#### EXERCISE DIRECTIONS:
Count every line below in which "before" occurs, then give only the count.

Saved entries
+ + +

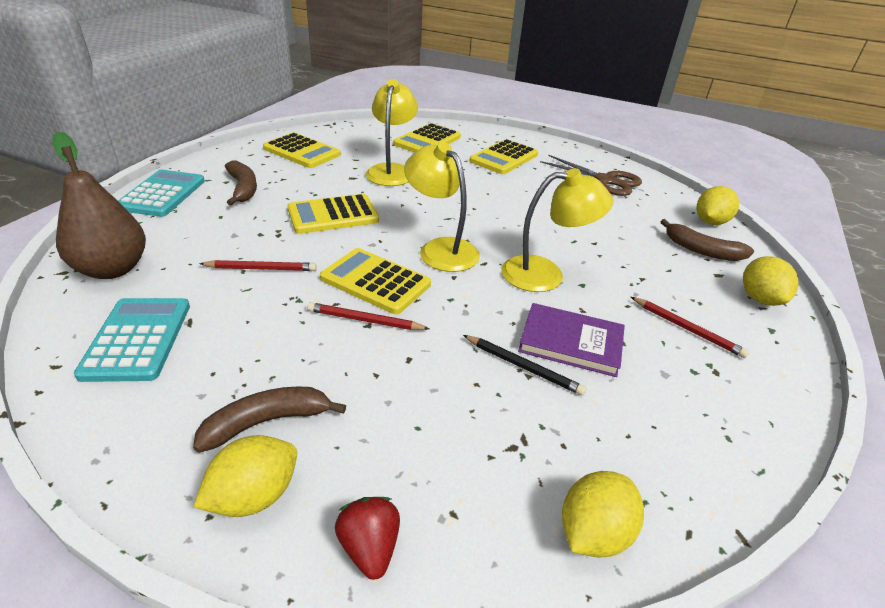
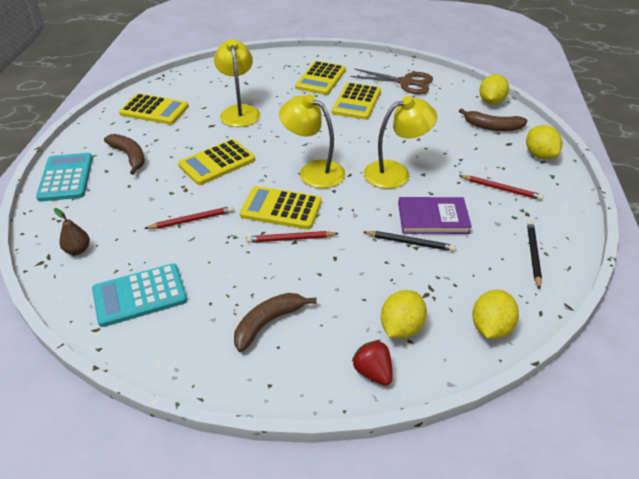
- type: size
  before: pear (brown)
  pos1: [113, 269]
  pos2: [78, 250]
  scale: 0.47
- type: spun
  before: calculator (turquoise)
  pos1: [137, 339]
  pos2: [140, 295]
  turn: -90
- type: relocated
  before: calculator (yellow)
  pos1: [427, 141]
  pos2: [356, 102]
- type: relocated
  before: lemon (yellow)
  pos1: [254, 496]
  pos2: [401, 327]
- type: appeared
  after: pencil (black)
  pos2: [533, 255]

+ + +

#### SOLUTION TO THE EXERCISE:
4